What you should do:
Word for word, restate every line from the one with "(667, 535) = (231, 471): purple" through the end of the records below, both included, and add nothing.

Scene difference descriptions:

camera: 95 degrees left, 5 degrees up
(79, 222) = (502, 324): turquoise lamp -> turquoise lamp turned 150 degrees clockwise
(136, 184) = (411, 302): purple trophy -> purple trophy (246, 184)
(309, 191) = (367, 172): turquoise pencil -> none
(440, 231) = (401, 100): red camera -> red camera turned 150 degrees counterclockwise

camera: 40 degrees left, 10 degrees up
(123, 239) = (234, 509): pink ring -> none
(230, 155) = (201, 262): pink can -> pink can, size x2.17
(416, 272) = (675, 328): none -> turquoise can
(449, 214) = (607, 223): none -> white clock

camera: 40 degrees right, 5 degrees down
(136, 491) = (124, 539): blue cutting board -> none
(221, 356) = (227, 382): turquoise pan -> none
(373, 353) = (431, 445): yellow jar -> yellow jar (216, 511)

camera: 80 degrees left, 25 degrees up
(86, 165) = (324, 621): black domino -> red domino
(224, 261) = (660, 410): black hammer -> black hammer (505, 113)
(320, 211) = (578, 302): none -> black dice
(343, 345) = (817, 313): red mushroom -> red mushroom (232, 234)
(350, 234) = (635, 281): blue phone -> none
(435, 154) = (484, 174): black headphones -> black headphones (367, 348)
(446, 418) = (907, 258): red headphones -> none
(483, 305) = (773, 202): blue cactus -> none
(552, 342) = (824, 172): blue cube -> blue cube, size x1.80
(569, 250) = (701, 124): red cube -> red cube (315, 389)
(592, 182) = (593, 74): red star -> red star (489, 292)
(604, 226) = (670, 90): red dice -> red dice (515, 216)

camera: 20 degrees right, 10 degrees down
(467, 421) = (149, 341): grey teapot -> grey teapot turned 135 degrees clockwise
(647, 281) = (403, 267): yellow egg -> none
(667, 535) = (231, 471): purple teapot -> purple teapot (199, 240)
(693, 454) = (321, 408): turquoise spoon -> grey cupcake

Response area:
(667, 535) = (231, 471): purple teapot -> purple teapot (199, 240)
(693, 454) = (321, 408): turquoise spoon -> grey cupcake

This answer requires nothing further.